Task objective: When you return the data, keep every word exact and include none of the images.

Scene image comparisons
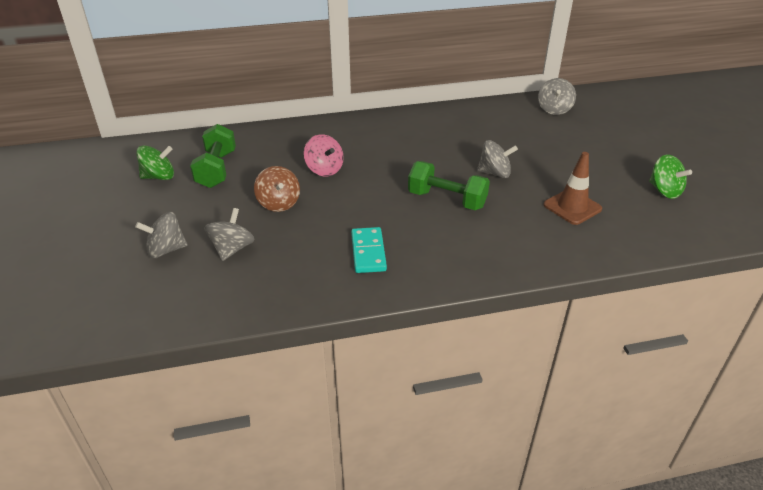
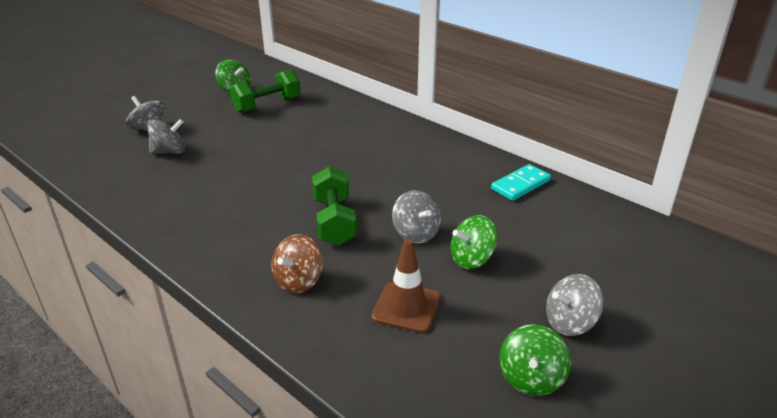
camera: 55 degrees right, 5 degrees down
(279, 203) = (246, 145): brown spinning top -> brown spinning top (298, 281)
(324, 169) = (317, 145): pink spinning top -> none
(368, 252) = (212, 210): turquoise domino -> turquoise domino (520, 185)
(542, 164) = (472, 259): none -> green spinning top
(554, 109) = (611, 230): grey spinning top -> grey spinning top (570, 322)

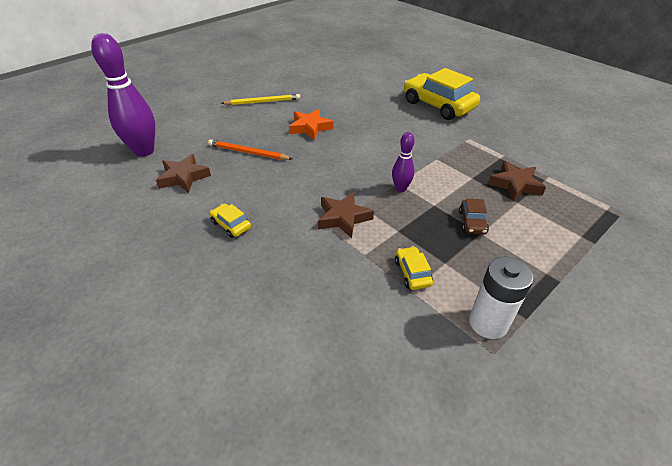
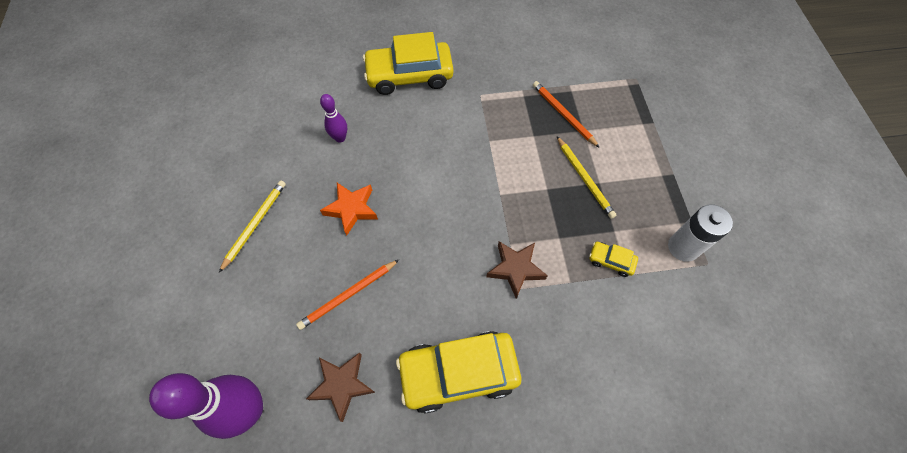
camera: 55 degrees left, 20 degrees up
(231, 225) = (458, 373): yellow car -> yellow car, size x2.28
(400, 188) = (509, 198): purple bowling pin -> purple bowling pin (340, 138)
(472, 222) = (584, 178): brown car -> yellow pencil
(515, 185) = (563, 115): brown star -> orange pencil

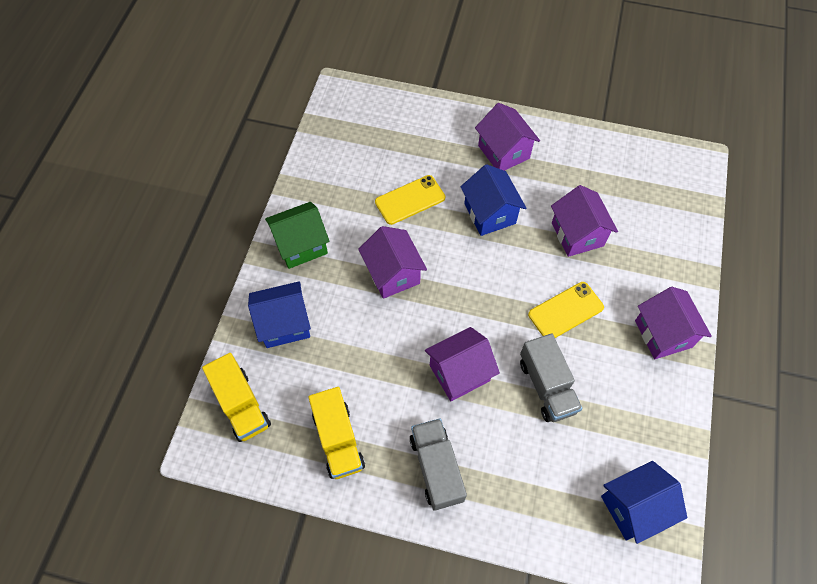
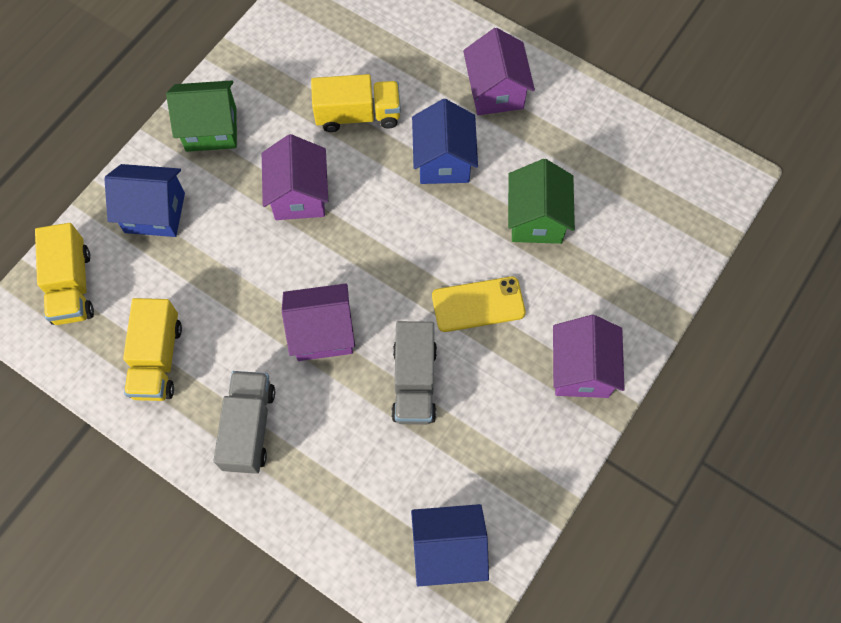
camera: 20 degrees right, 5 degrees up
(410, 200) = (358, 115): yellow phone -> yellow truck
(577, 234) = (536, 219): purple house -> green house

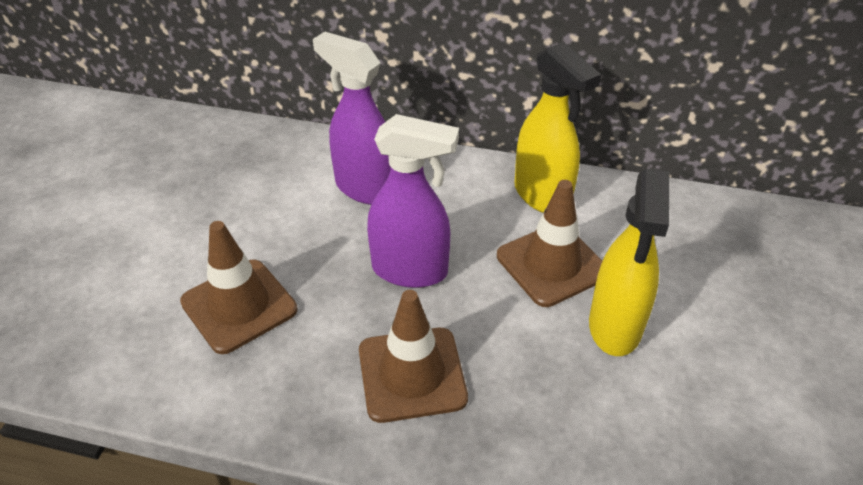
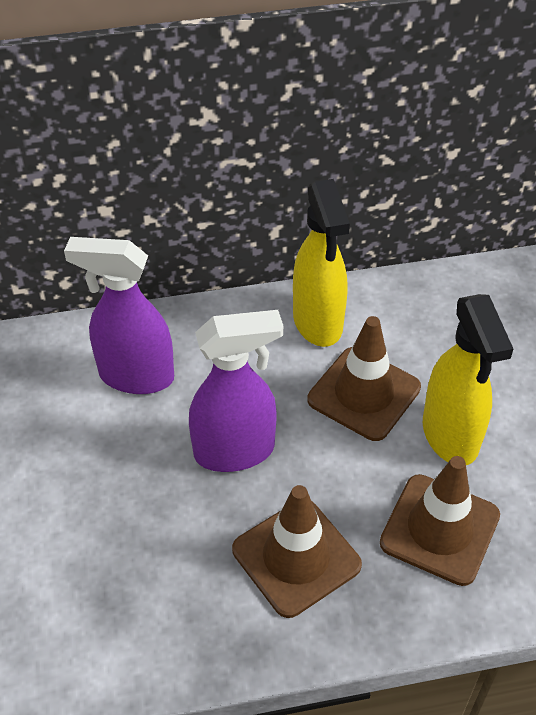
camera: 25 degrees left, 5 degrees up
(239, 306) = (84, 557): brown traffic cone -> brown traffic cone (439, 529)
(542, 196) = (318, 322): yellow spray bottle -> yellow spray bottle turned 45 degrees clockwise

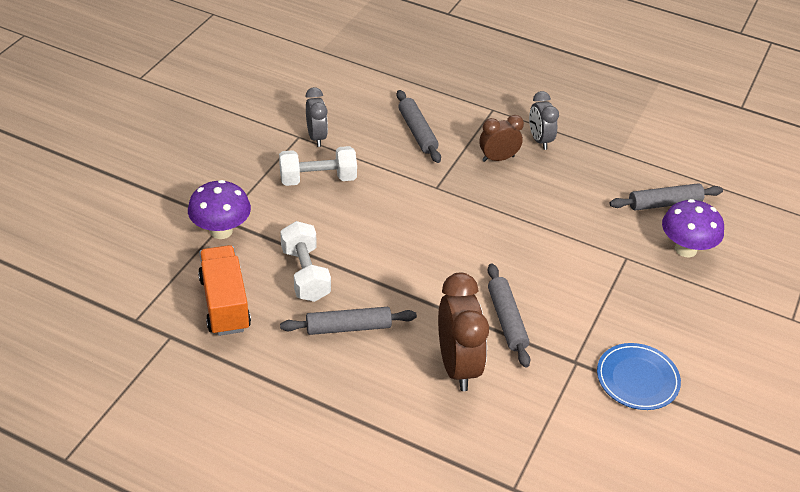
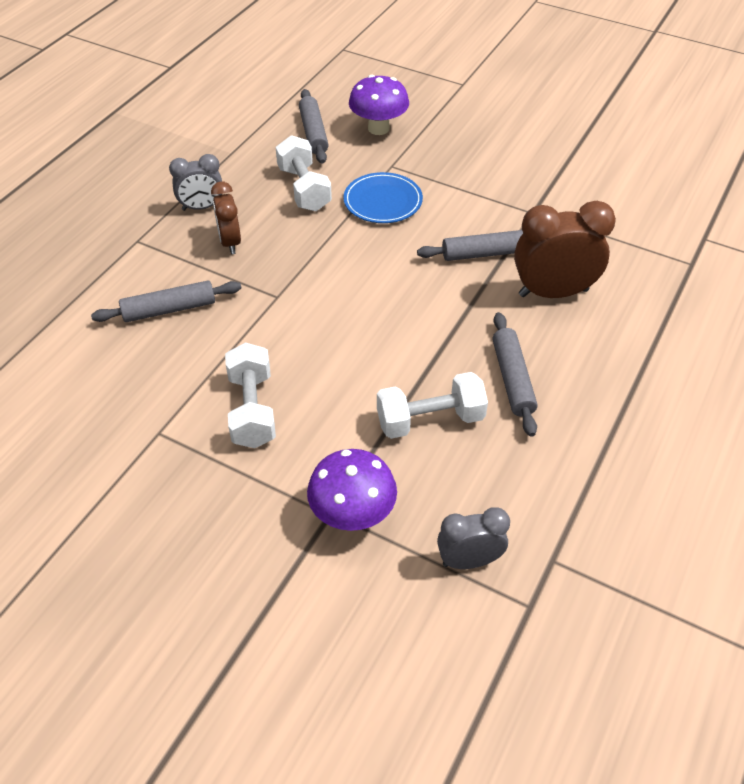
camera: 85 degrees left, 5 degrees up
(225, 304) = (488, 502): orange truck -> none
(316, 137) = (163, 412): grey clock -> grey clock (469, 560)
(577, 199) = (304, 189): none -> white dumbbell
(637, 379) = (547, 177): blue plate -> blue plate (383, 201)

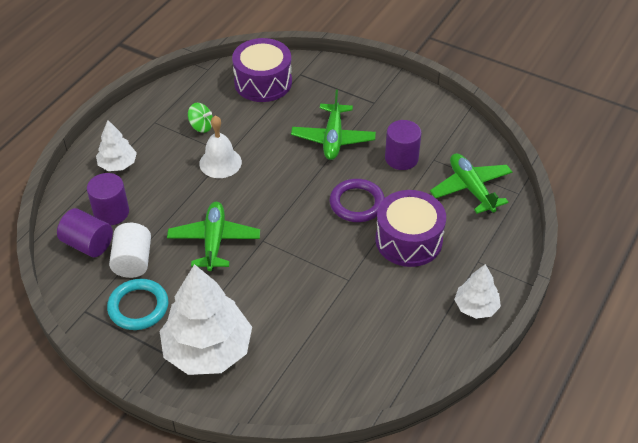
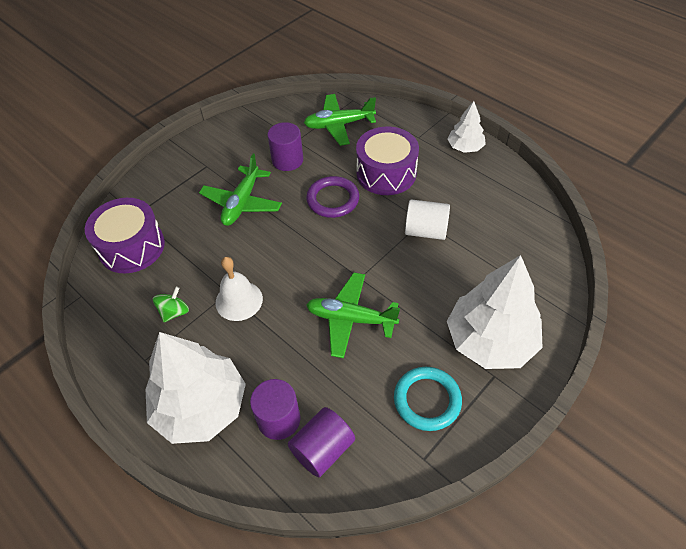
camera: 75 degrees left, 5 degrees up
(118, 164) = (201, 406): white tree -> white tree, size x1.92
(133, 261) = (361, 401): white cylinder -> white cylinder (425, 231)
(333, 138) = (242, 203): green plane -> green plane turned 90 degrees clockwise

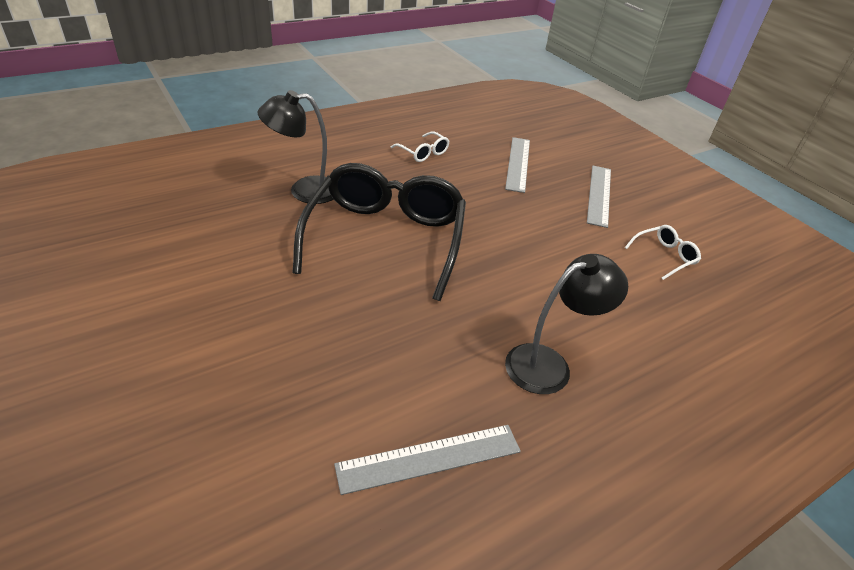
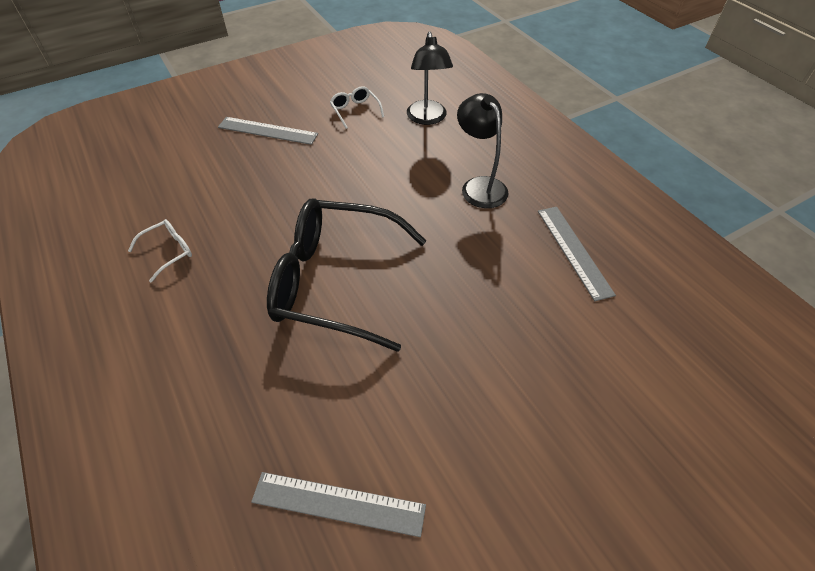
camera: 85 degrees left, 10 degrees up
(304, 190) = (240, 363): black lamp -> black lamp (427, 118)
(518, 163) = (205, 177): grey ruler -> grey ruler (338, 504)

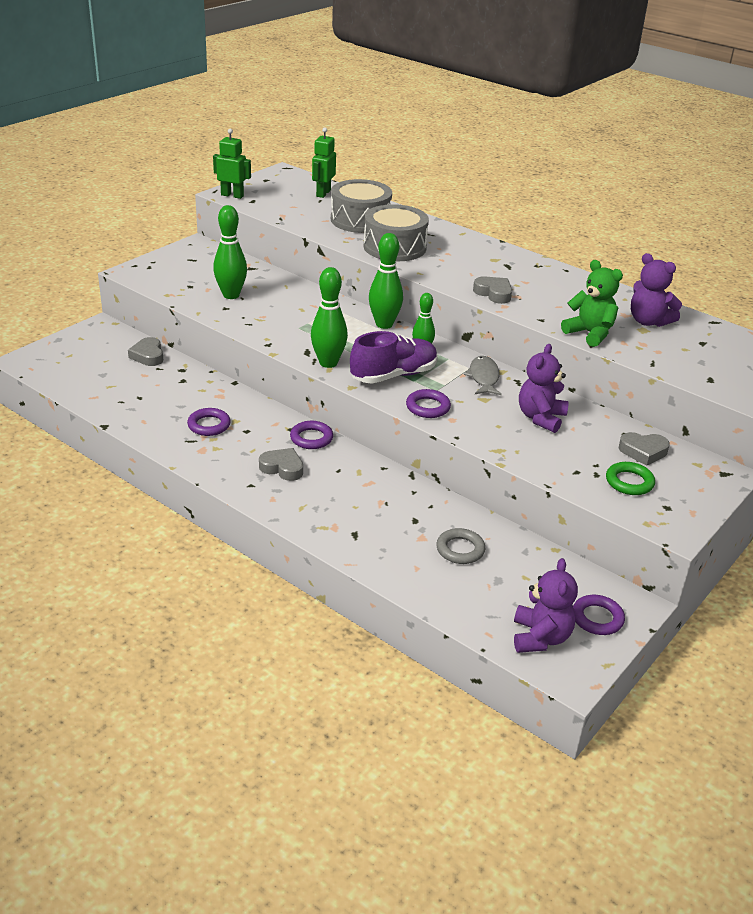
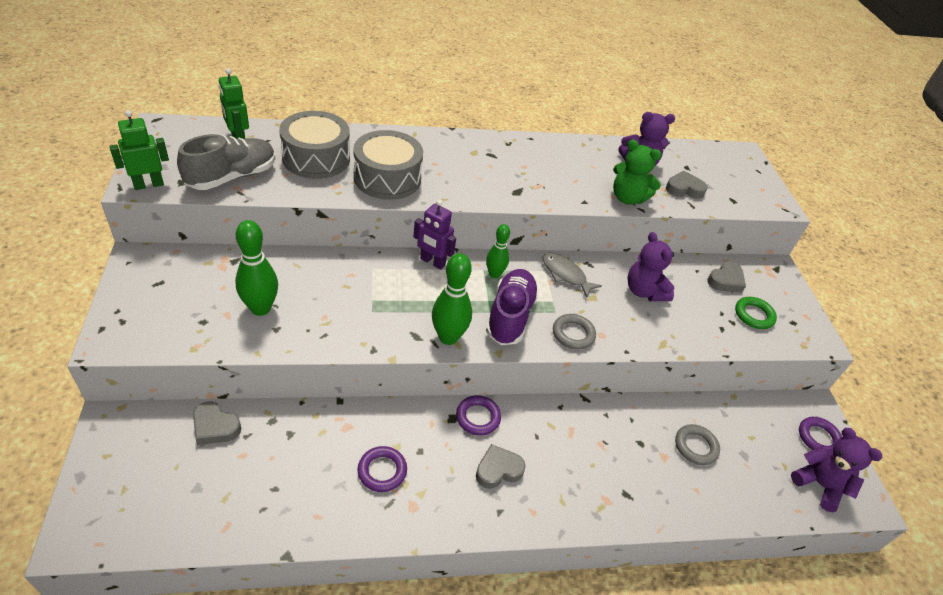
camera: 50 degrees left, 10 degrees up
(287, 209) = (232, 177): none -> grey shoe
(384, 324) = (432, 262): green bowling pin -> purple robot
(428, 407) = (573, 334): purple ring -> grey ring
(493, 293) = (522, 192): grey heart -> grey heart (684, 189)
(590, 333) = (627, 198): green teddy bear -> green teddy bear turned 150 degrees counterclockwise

Written response:
camera: 55 degrees right, 5 degrees down
(279, 203) = (246, 145): brown spinning top -> brown spinning top (298, 281)
(324, 169) = (317, 145): pink spinning top -> none
(368, 252) = (212, 210): turquoise domino -> turquoise domino (520, 185)
(542, 164) = (472, 259): none -> green spinning top
(554, 109) = (611, 230): grey spinning top -> grey spinning top (570, 322)

camera: 55 degrees left, 20 degrees up
(231, 225) = (458, 373): yellow car -> yellow car, size x2.28
(400, 188) = (509, 198): purple bowling pin -> purple bowling pin (340, 138)
(472, 222) = (584, 178): brown car -> yellow pencil
(515, 185) = (563, 115): brown star -> orange pencil

camera: 20 degrees right, 5 degrees up
(410, 200) = (358, 115): yellow phone -> yellow truck
(577, 234) = (536, 219): purple house -> green house

camera: 25 degrees left, 5 degrees up
(239, 306) = (84, 557): brown traffic cone -> brown traffic cone (439, 529)
(542, 196) = (318, 322): yellow spray bottle -> yellow spray bottle turned 45 degrees clockwise

camera: 85 degrees left, 5 degrees up
(225, 304) = (488, 502): orange truck -> none
(316, 137) = (163, 412): grey clock -> grey clock (469, 560)
(577, 199) = (304, 189): none -> white dumbbell
(637, 379) = (547, 177): blue plate -> blue plate (383, 201)

camera: 75 degrees left, 5 degrees up
(118, 164) = (201, 406): white tree -> white tree, size x1.92
(133, 261) = (361, 401): white cylinder -> white cylinder (425, 231)
(333, 138) = (242, 203): green plane -> green plane turned 90 degrees clockwise

camera: 85 degrees left, 10 degrees up
(304, 190) = (240, 363): black lamp -> black lamp (427, 118)
(518, 163) = (205, 177): grey ruler -> grey ruler (338, 504)

camera: 50 degrees left, 10 degrees up
(287, 209) = (232, 177): none -> grey shoe
(384, 324) = (432, 262): green bowling pin -> purple robot
(428, 407) = (573, 334): purple ring -> grey ring
(493, 293) = (522, 192): grey heart -> grey heart (684, 189)
(590, 333) = (627, 198): green teddy bear -> green teddy bear turned 150 degrees counterclockwise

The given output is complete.